• [Task objective]:
From the material below, copy exactly the lines beginning with the one that contains "grey truck: 11 -> 10" and ending with the one that contains "purple box: 7 -> 6"; the pictures stay out.

Start of Entries supplied

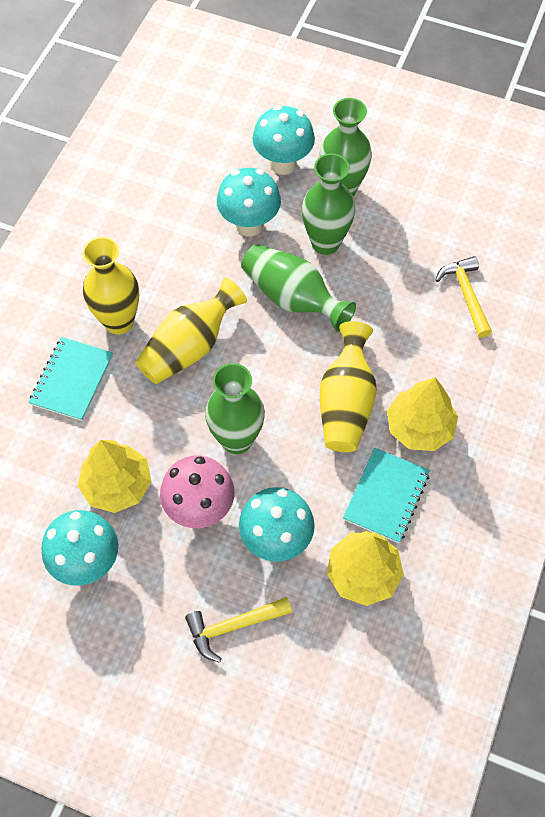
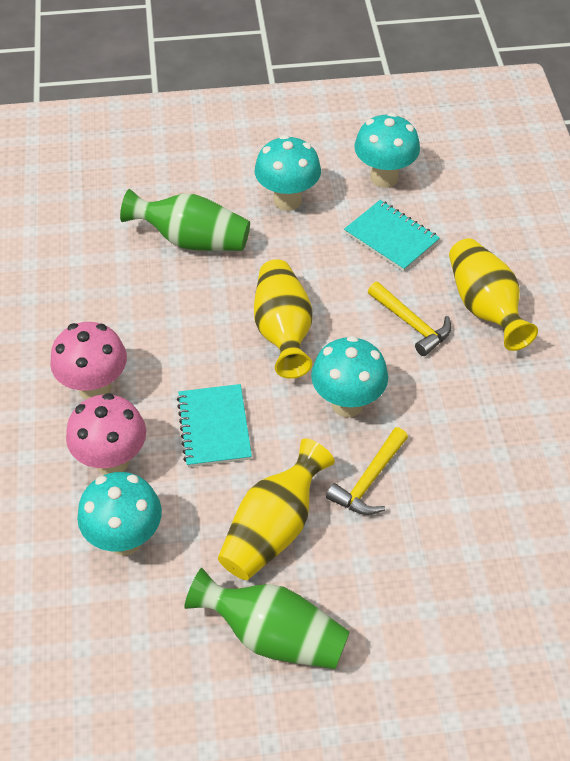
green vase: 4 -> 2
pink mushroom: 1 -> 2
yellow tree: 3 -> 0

End of Entries supplied
Start of Entries supplied

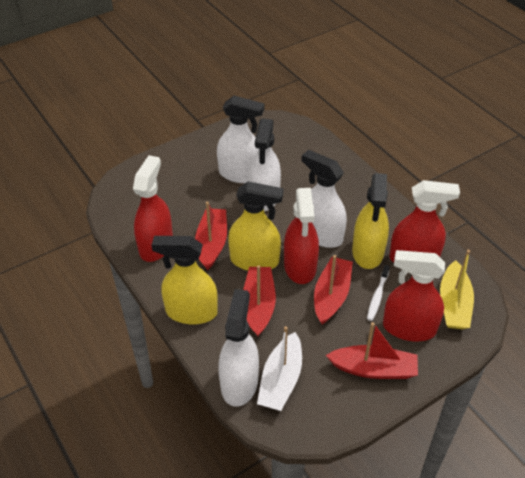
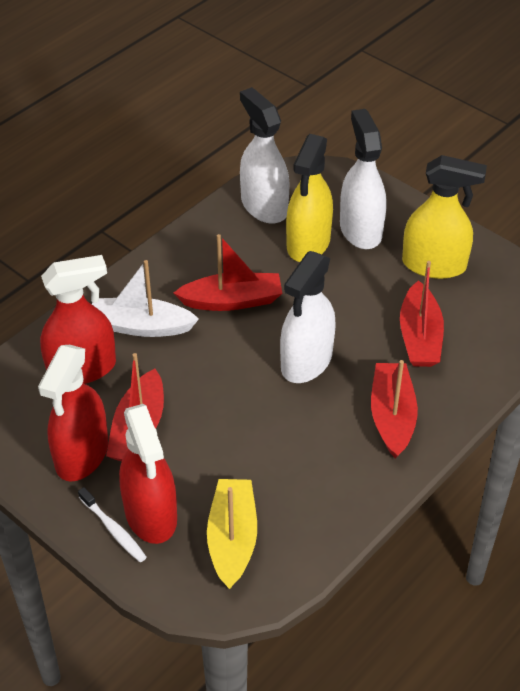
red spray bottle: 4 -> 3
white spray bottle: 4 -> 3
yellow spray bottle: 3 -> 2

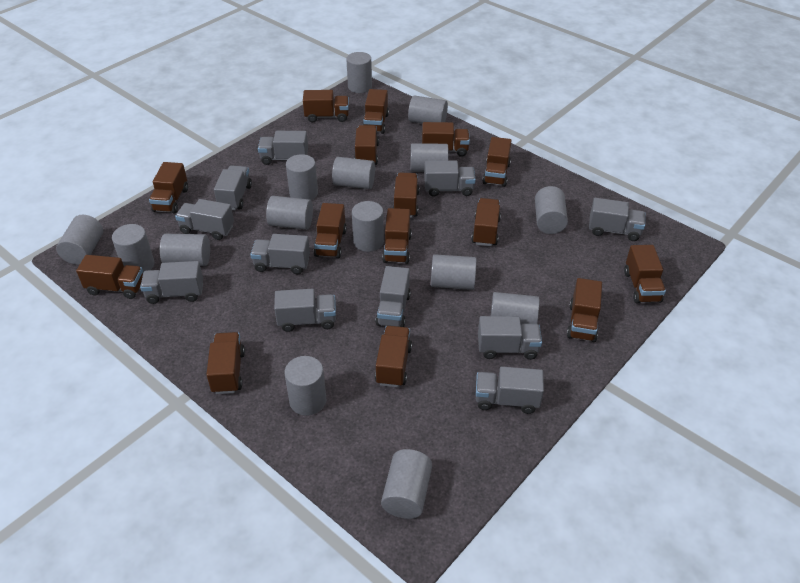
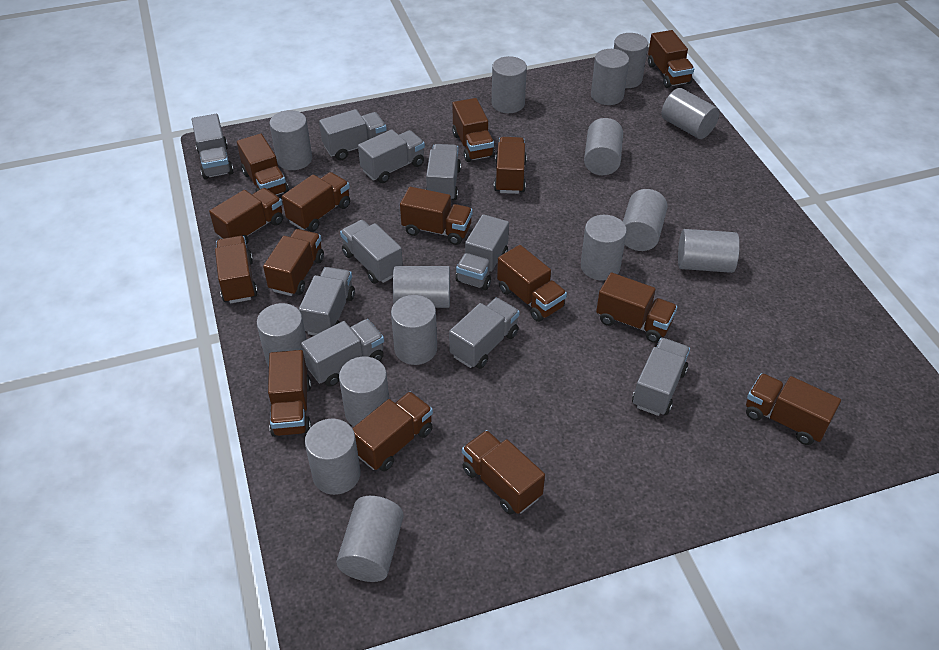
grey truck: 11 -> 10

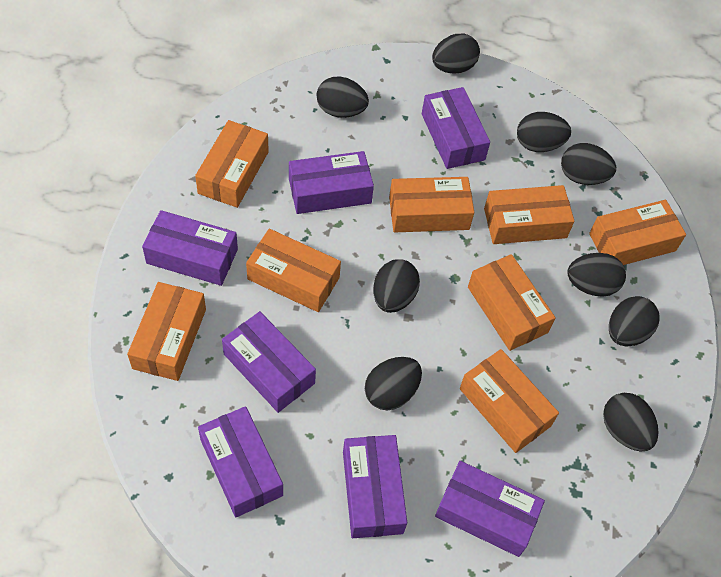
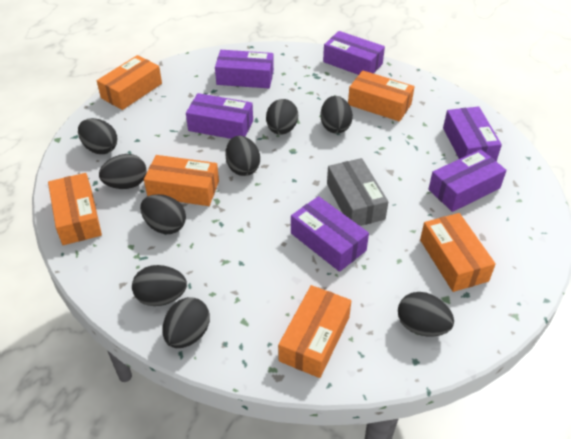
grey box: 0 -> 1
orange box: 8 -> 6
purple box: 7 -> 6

End of Entries supplied

• [Completed task]:
grey truck: 11 -> 10

grey box: 0 -> 1
orange box: 8 -> 6
purple box: 7 -> 6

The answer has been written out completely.